- WHAT THE TASK REQUIRES
Below are some records; repeat them all exactly, minus the pictures.

++++++

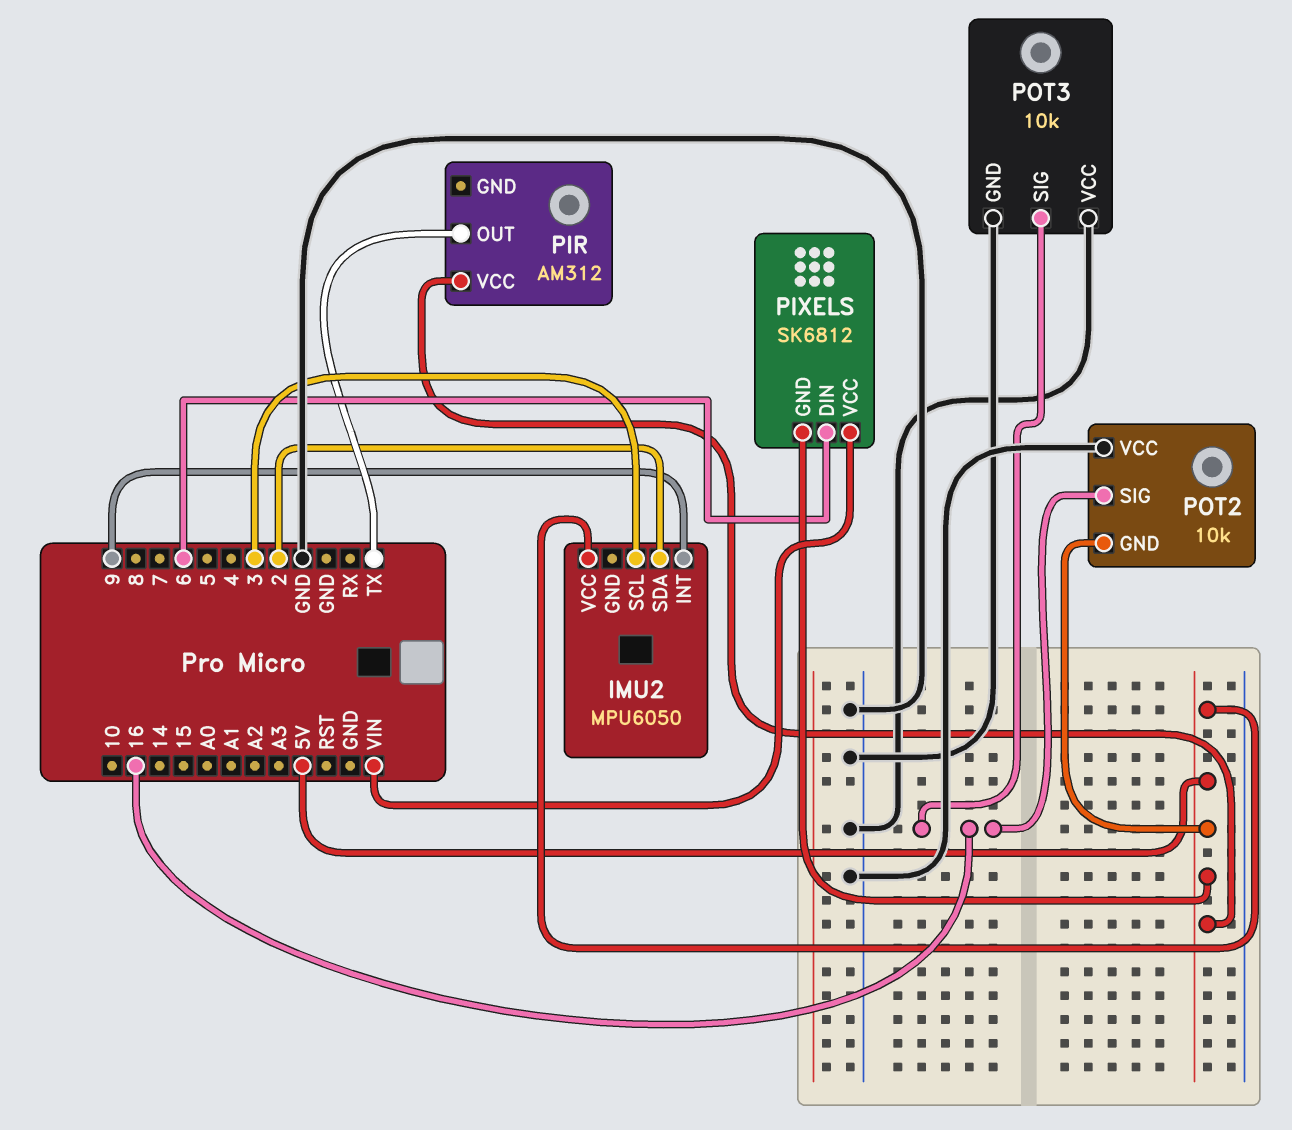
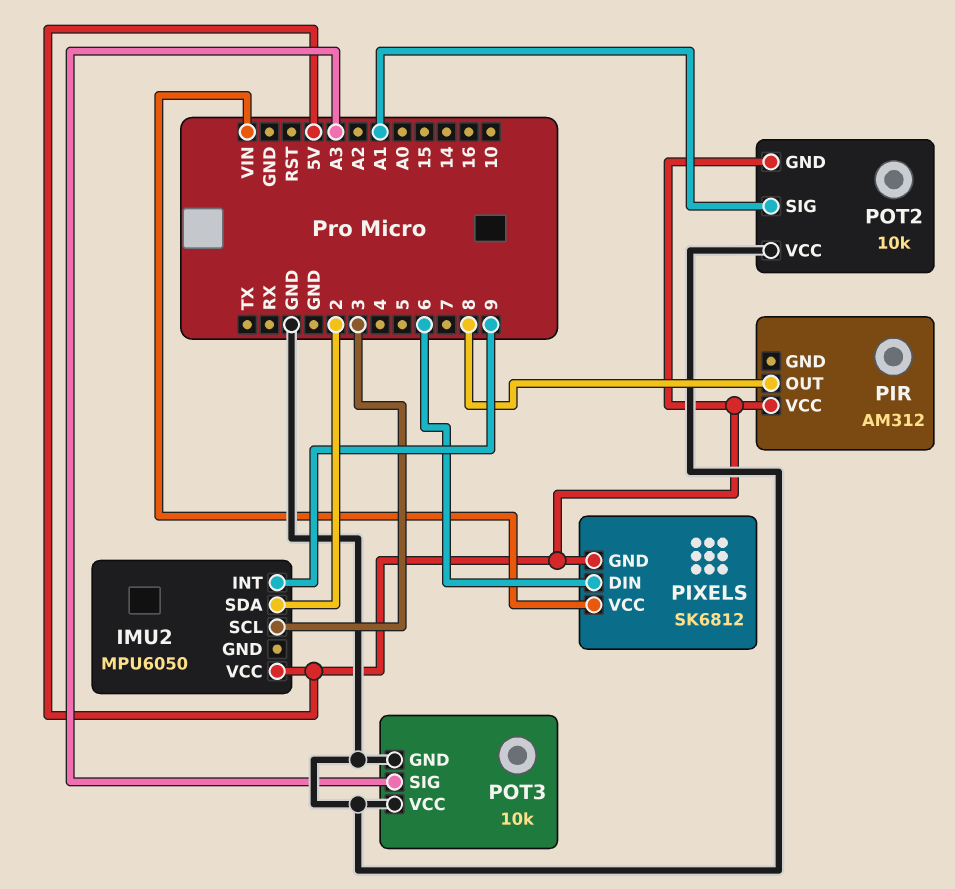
PIR pin OUT: TX -> 8
POT2 pin SIG: 16 -> A1
POT3 pin SIG: 16 -> A3

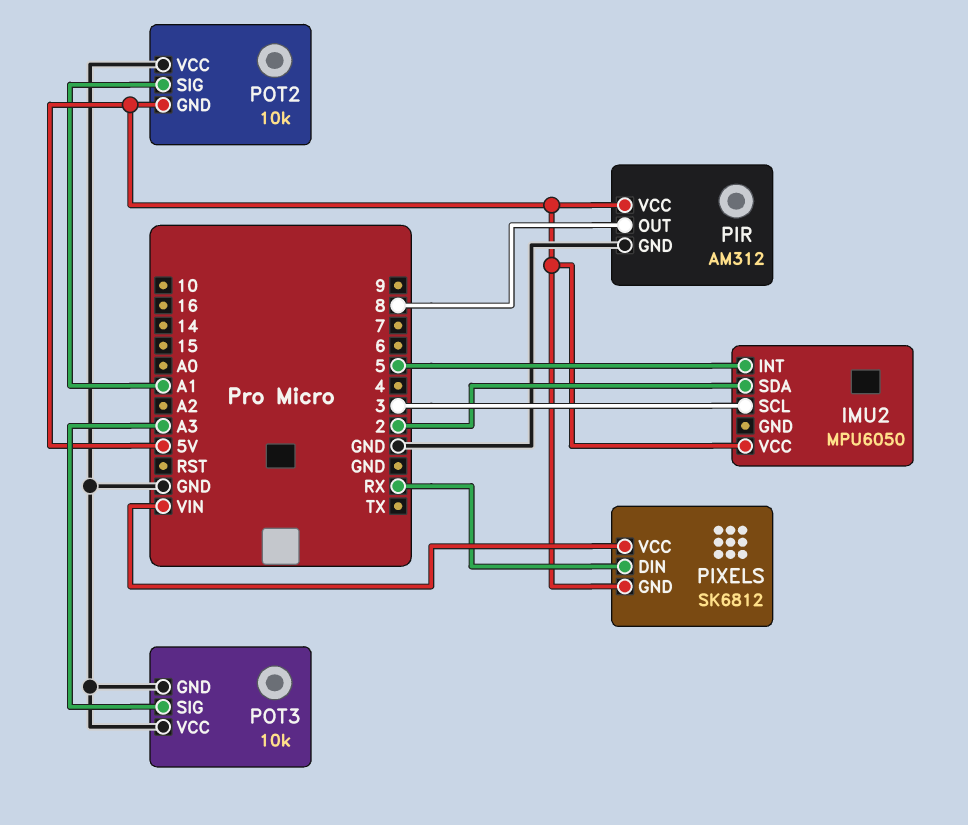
IMU2 pin INT: 9 -> 5
PIR pin GND: none -> GND
PIXELS pin DIN: 6 -> RX

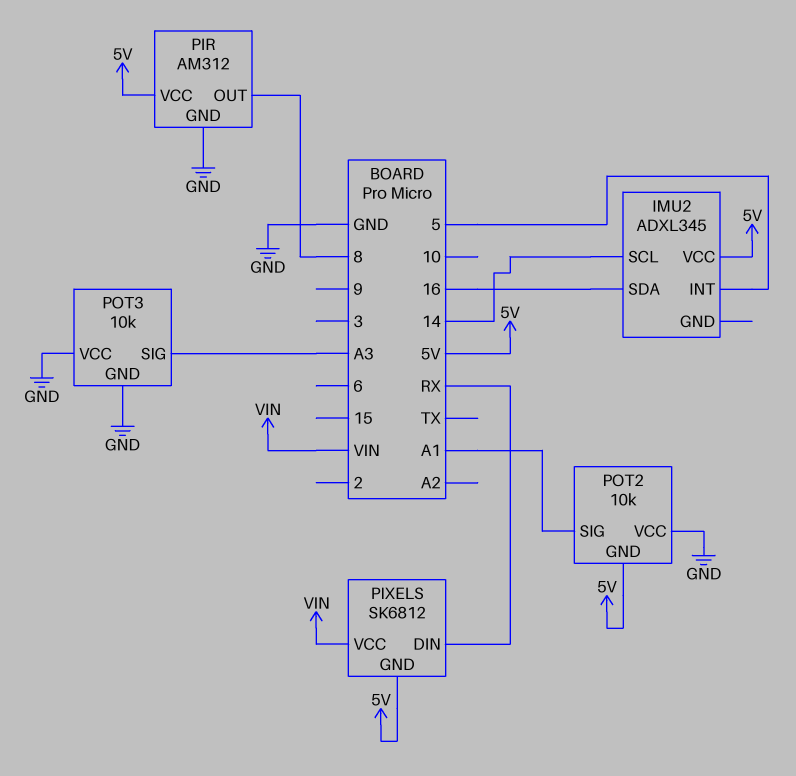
IMU2: MPU6050 -> ADXL345
IMU2 pin SCL: 3 -> 14
IMU2 pin SDA: 2 -> 16

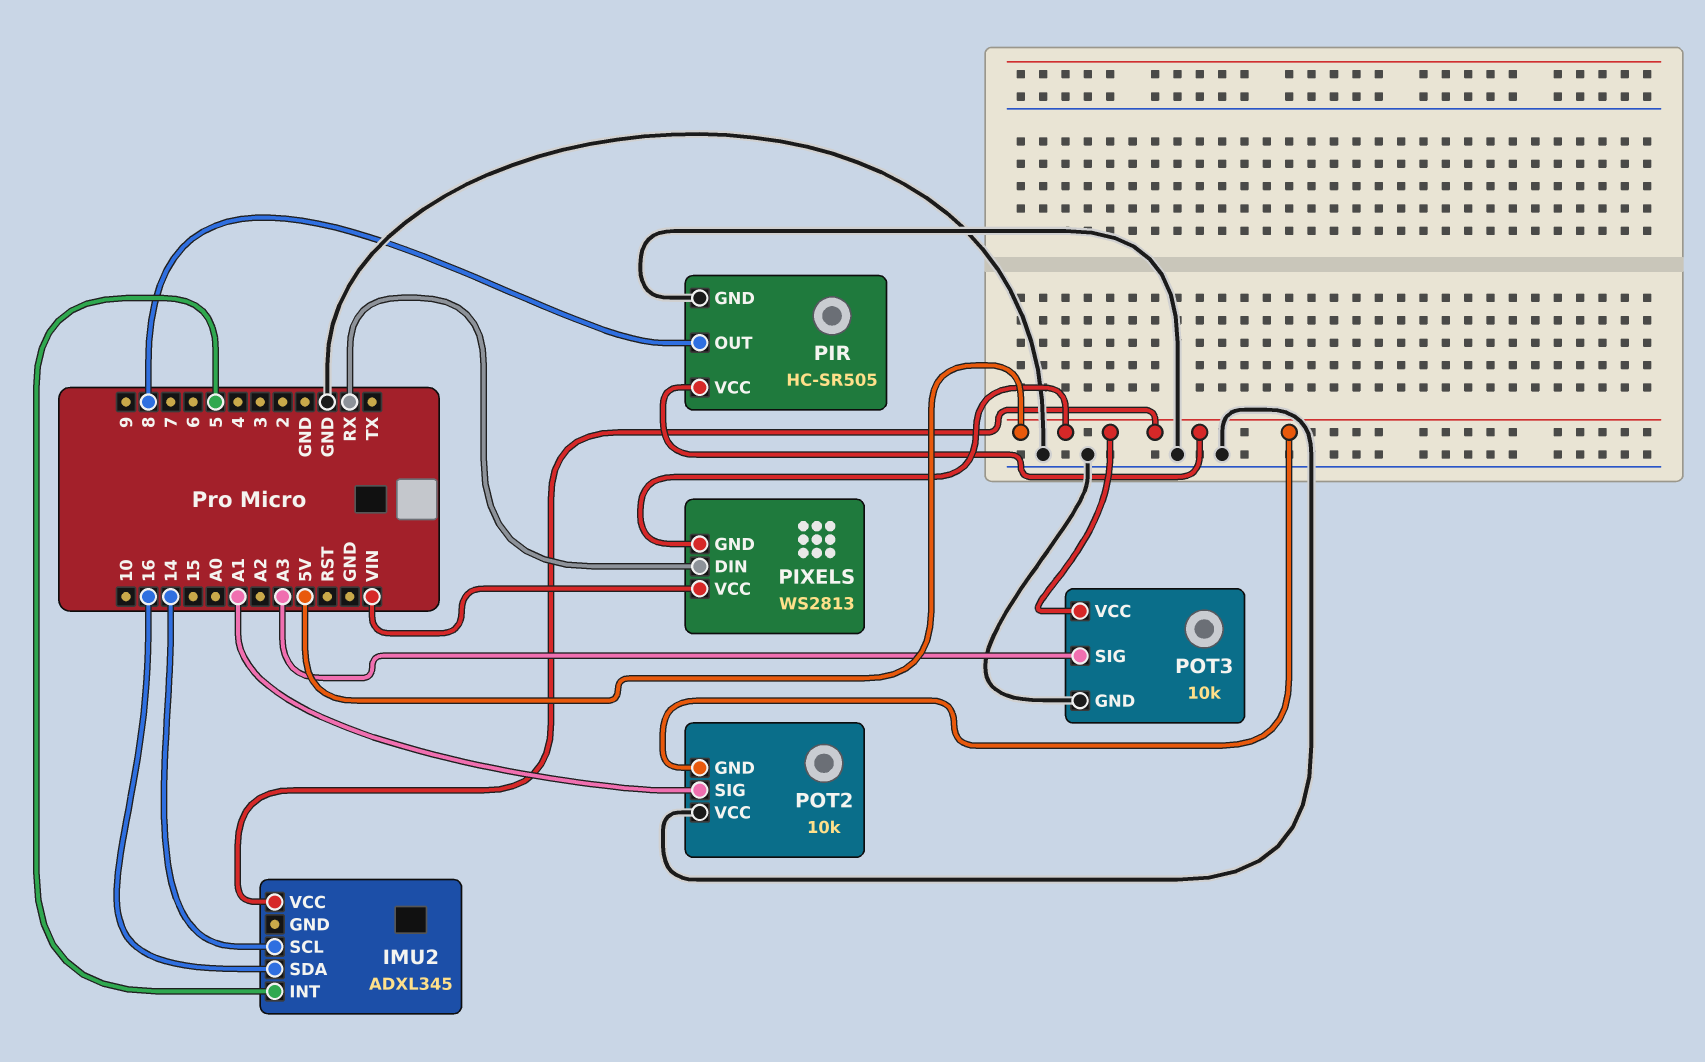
PIR: AM312 -> HC-SR505
PIXELS: SK6812 -> WS2813
POT3 pin VCC: GND -> 5V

++++++

- ANSWER SPACE
PIR pin OUT: TX -> 8
POT2 pin SIG: 16 -> A1
POT3 pin SIG: 16 -> A3

IMU2 pin INT: 9 -> 5
PIR pin GND: none -> GND
PIXELS pin DIN: 6 -> RX

IMU2: MPU6050 -> ADXL345
IMU2 pin SCL: 3 -> 14
IMU2 pin SDA: 2 -> 16

PIR: AM312 -> HC-SR505
PIXELS: SK6812 -> WS2813
POT3 pin VCC: GND -> 5V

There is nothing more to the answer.